[GIVEN ENTRIES — start]
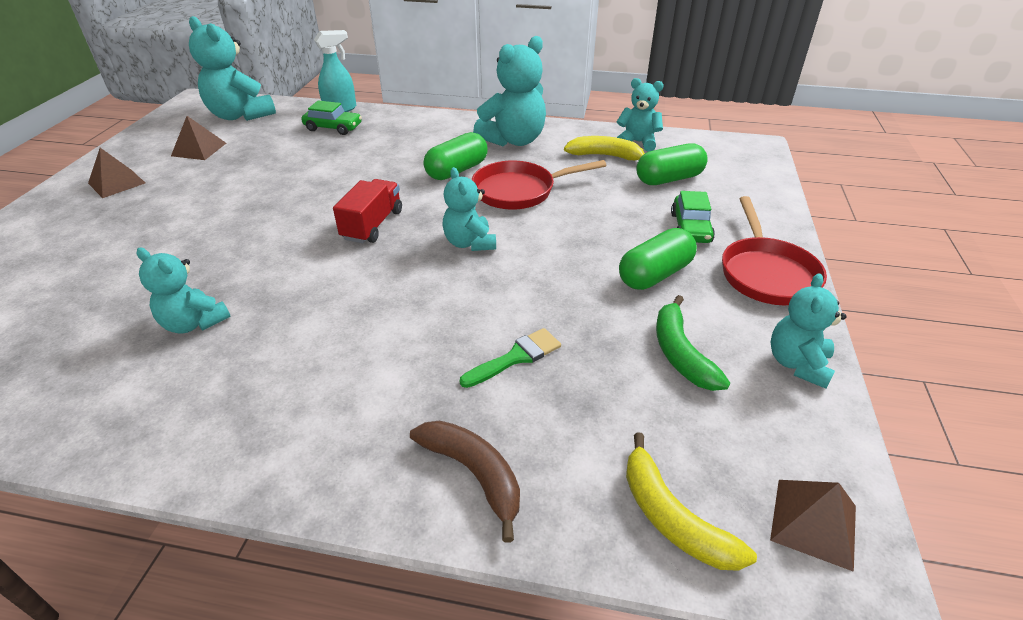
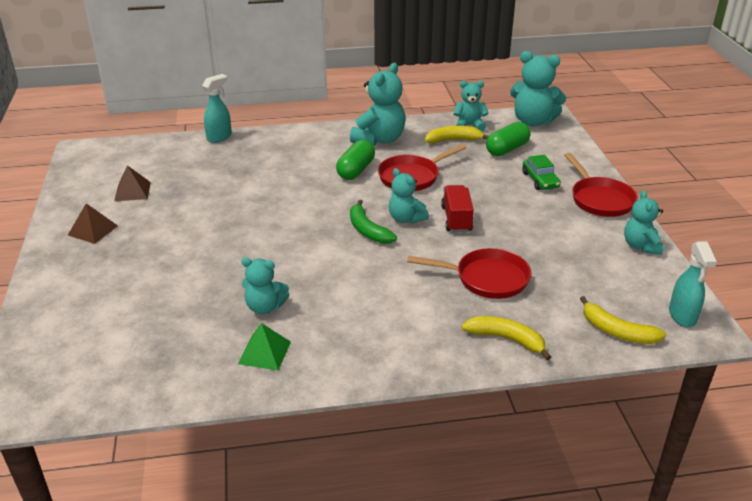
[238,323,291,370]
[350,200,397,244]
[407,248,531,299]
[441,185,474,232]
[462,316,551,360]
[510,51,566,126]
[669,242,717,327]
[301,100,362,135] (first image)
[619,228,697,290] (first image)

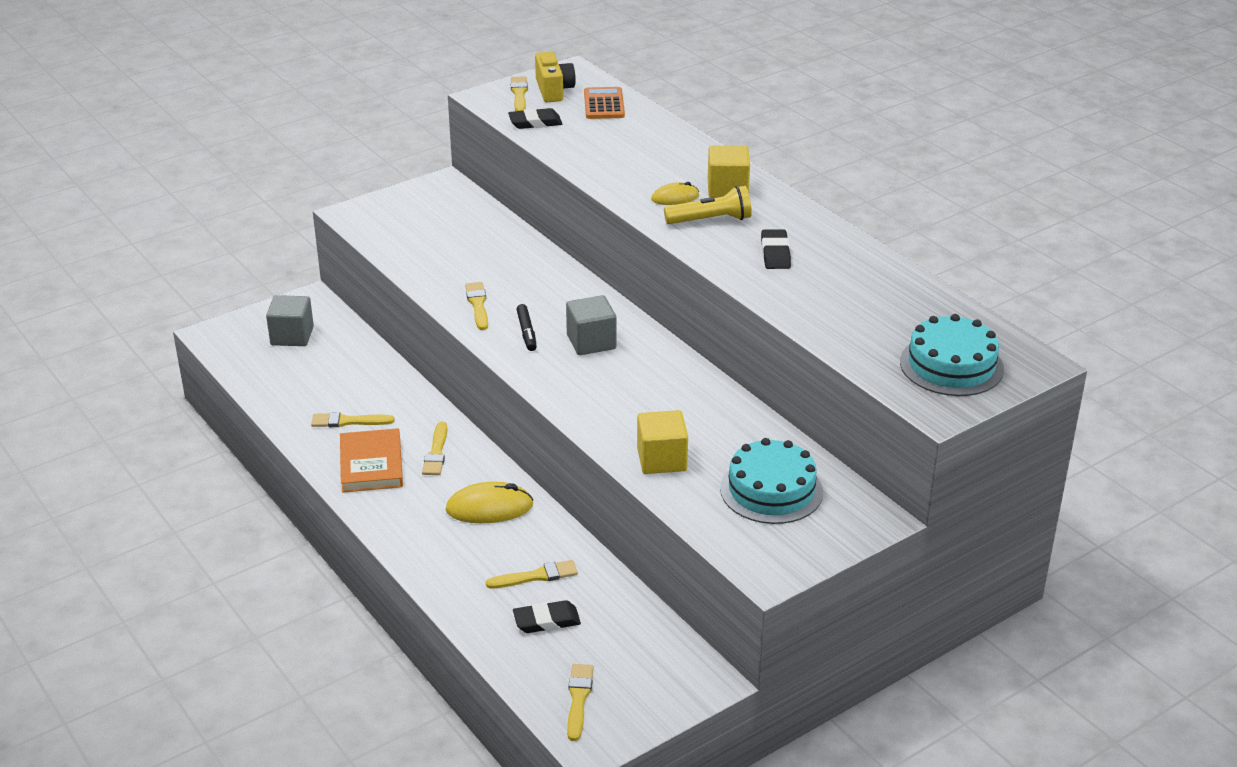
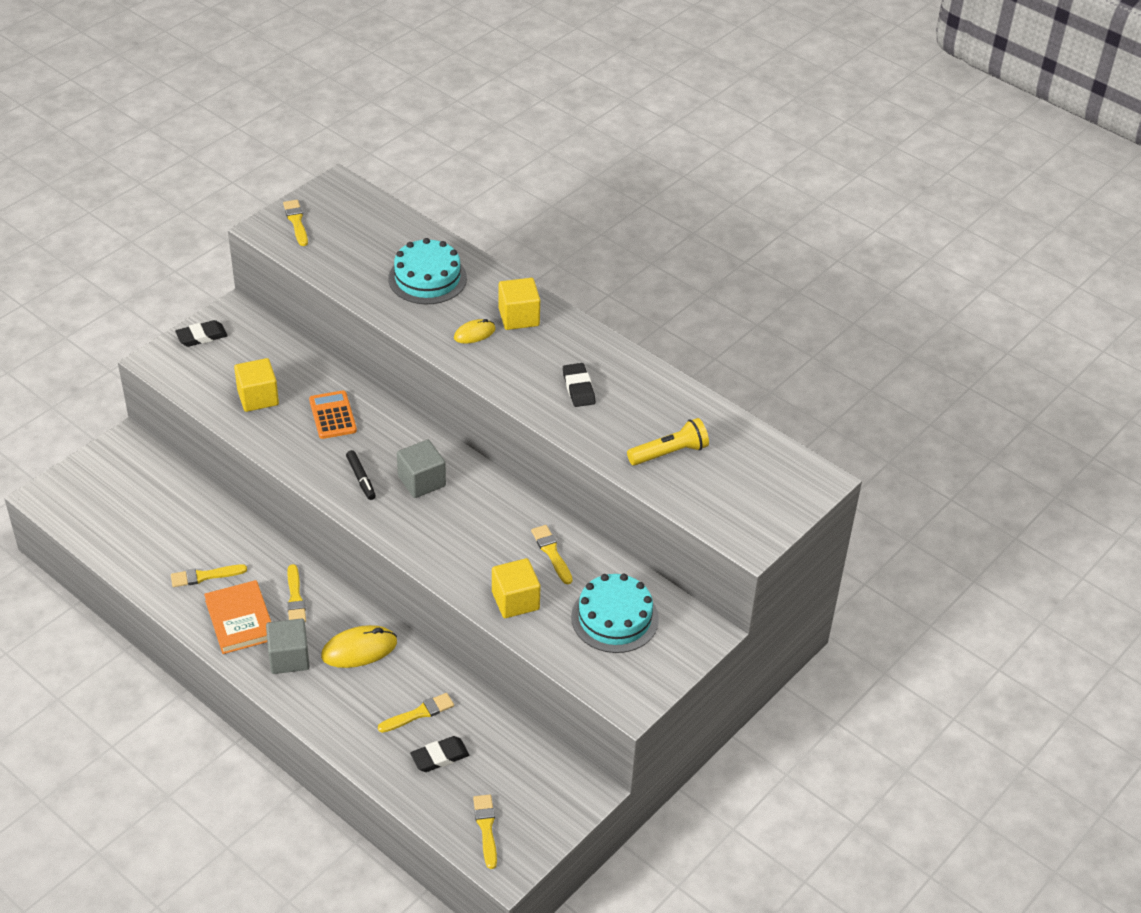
[175,320,227,347]
[234,358,279,412]
[266,619,310,674]
[309,390,357,439]
[388,238,467,304]
[531,525,573,584]
[627,418,709,465]
[535,52,576,102] (first image)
[GIVEN ENTRIES — finish]
**TRY IT:** What is needed is an exact retyping of the lines from the start of the data through the line with "[301,100,362,135] (first image)", with both end lines kept and every picture left out.

**OUTPUT:**
[238,323,291,370]
[350,200,397,244]
[407,248,531,299]
[441,185,474,232]
[462,316,551,360]
[510,51,566,126]
[669,242,717,327]
[301,100,362,135] (first image)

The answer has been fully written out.